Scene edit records

********

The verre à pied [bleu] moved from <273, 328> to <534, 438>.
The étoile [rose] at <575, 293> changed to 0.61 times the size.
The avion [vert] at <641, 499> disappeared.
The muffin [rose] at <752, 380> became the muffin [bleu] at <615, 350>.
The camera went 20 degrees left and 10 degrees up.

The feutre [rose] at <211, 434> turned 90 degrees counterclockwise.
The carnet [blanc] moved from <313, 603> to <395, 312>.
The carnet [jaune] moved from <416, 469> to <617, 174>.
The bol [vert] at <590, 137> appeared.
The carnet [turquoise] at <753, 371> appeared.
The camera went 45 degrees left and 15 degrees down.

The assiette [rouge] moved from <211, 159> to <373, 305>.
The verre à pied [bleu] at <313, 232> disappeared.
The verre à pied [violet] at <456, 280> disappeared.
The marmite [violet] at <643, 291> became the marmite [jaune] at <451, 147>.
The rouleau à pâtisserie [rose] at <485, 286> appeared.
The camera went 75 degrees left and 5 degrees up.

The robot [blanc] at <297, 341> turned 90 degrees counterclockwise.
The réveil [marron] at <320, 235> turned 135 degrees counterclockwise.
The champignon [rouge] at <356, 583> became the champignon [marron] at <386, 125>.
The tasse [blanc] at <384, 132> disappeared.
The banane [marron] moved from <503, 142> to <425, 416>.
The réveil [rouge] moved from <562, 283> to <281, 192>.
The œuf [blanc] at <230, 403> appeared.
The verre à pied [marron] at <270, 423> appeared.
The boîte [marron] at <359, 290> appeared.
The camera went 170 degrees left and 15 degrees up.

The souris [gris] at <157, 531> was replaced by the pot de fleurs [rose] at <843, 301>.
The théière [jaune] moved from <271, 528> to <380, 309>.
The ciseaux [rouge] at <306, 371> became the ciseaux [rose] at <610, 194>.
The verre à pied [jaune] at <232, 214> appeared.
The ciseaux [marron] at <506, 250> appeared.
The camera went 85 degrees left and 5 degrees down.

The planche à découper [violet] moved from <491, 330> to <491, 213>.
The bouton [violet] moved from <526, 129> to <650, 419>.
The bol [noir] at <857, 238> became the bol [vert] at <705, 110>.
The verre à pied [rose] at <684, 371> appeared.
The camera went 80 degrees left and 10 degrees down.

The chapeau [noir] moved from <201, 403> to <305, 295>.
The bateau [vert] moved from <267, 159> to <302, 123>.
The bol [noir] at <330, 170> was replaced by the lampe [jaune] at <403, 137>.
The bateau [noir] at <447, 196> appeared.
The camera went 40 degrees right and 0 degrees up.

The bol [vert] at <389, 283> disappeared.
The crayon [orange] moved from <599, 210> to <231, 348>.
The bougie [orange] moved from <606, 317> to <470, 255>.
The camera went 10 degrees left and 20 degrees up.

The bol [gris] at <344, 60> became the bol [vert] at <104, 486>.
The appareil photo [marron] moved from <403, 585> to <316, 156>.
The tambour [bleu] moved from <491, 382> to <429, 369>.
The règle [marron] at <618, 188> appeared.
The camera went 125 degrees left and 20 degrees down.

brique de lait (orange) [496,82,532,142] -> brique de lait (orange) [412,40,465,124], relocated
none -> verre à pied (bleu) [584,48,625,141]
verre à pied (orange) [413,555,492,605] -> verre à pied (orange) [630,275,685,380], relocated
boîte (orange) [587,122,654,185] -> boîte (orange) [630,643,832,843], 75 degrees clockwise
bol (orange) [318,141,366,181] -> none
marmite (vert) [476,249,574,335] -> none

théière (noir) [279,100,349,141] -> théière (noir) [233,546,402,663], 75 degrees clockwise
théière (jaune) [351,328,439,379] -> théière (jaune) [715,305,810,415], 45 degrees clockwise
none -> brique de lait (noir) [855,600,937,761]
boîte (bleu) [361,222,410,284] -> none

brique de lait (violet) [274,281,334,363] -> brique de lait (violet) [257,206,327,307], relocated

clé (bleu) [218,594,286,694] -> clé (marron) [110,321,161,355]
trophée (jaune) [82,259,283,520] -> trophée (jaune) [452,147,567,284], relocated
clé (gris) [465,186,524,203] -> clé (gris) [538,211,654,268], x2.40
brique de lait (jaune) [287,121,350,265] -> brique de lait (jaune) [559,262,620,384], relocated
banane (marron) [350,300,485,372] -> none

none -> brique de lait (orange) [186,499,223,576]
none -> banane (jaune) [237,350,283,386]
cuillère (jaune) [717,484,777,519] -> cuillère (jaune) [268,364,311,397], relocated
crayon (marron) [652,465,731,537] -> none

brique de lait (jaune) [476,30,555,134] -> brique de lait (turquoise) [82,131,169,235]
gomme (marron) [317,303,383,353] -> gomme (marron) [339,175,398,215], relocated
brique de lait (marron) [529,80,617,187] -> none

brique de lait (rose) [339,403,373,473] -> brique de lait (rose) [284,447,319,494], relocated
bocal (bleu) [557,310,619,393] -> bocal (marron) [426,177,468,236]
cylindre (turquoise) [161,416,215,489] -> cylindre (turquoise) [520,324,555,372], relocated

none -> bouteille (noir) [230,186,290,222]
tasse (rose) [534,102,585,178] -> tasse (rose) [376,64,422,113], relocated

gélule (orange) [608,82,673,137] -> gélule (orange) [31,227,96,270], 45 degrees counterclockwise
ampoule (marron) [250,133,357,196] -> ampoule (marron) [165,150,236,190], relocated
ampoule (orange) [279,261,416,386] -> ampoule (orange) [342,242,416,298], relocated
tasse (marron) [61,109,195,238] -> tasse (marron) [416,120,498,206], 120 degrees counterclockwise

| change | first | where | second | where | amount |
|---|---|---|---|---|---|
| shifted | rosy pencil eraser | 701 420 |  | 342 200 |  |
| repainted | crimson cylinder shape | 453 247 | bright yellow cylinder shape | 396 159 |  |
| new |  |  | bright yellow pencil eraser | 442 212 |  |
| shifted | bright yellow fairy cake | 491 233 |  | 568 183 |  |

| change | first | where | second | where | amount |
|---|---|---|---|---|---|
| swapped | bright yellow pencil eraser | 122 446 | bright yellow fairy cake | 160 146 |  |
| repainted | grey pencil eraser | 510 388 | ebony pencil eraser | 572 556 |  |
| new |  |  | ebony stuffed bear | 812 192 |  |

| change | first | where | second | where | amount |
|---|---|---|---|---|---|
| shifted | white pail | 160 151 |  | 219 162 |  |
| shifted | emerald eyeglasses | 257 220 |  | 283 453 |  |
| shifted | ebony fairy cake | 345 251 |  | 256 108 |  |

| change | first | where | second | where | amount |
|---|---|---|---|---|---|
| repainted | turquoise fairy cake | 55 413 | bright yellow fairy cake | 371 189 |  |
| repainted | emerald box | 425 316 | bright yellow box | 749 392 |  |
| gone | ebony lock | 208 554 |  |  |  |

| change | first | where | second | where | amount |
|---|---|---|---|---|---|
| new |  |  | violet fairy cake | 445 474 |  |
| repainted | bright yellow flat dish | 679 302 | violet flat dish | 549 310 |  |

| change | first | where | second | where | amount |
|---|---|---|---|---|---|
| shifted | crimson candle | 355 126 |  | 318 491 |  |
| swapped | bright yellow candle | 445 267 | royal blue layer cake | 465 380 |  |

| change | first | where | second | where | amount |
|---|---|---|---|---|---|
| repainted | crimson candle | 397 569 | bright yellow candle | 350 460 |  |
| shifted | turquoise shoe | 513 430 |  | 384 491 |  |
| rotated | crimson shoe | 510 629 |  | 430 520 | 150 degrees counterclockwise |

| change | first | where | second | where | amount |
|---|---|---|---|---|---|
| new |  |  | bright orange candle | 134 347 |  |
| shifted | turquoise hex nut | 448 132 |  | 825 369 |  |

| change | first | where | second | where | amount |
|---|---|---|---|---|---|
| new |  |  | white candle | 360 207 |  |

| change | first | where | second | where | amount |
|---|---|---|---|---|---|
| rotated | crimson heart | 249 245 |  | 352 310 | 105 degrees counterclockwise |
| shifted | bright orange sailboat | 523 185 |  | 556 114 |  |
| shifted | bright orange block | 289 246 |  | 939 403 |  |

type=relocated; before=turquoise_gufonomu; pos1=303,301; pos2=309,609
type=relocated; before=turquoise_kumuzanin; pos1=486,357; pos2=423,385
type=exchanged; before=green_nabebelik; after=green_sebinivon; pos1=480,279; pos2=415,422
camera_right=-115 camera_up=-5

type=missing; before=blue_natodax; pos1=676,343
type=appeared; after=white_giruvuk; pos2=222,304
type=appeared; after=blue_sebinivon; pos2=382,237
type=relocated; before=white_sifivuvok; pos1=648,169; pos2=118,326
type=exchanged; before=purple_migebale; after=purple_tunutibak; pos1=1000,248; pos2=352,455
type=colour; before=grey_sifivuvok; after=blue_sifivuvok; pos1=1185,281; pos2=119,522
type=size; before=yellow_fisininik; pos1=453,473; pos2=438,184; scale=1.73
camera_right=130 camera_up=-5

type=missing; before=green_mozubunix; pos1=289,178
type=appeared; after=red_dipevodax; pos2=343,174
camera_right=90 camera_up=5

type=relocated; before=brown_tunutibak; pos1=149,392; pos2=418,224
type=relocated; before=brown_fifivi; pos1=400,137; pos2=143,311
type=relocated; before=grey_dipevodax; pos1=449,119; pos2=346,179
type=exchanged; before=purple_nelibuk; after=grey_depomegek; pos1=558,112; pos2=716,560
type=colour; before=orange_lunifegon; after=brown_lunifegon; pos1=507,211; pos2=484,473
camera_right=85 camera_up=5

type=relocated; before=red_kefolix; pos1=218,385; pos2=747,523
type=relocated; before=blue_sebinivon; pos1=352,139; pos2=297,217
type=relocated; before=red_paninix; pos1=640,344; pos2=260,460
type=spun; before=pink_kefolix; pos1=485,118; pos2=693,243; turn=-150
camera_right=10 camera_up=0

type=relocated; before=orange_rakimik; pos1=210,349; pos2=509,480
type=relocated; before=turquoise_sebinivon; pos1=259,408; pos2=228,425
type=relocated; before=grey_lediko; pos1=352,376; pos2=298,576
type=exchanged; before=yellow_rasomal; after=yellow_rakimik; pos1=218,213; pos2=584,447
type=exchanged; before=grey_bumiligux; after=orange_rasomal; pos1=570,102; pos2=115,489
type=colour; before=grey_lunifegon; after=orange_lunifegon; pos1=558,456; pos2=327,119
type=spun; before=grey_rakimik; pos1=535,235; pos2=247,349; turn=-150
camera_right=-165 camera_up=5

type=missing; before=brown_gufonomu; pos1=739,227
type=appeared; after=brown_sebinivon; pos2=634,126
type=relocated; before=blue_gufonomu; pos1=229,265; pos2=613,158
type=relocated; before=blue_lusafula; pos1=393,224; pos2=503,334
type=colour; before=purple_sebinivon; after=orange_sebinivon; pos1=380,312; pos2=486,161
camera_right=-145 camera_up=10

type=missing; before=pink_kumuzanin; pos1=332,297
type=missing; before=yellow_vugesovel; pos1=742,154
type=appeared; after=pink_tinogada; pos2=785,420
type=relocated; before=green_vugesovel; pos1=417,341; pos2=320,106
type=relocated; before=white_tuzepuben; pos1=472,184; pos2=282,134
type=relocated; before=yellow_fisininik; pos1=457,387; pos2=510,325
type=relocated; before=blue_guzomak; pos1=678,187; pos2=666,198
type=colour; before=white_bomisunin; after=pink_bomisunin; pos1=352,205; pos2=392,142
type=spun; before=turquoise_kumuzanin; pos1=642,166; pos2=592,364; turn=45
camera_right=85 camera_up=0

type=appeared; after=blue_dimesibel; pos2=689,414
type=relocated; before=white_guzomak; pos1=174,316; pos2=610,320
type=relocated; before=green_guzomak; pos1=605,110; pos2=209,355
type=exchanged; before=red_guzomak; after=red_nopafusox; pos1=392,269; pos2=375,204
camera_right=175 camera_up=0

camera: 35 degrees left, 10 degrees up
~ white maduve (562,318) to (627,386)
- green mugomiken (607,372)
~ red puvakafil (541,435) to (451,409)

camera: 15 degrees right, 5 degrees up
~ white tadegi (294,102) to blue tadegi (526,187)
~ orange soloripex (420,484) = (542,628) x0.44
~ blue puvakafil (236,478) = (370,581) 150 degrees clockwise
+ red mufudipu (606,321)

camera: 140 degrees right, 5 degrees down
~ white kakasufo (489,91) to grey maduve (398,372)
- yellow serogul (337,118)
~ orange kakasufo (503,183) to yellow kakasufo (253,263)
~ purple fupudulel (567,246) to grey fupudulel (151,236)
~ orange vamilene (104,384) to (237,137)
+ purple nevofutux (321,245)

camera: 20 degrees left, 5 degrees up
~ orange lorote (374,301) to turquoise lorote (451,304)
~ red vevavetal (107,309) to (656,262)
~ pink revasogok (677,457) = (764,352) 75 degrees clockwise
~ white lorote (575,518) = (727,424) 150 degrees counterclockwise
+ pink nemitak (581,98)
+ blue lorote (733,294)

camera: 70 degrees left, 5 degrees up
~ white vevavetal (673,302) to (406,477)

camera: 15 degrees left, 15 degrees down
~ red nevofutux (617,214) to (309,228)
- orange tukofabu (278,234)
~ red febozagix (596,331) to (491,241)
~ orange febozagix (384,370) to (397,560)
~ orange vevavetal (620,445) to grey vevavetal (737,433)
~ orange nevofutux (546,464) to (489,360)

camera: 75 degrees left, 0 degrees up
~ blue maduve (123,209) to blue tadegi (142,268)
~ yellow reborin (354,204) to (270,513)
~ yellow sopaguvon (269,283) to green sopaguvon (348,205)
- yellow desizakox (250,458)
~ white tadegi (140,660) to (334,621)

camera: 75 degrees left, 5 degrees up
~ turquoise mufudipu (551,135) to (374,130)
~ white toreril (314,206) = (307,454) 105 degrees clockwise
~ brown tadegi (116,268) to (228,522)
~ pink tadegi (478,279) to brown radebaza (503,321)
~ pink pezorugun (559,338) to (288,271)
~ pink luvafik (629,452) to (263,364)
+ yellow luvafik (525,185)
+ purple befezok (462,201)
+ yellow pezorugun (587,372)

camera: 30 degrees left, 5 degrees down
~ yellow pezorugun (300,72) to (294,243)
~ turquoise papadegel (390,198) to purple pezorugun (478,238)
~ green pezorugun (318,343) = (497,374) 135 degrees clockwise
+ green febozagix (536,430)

********

▶ **What you should do**: Using the entries above, give again exactly the lines from the line holding "type=relocated; before=turquoise_kumuzanin; pos1=486,357;" through the line holding "type=exchanged; before=green_nabebelik; after=green_sebinivon;". Include both end lines and nothing else.

▶ **Solution to the exercise**:
type=relocated; before=turquoise_kumuzanin; pos1=486,357; pos2=423,385
type=exchanged; before=green_nabebelik; after=green_sebinivon; pos1=480,279; pos2=415,422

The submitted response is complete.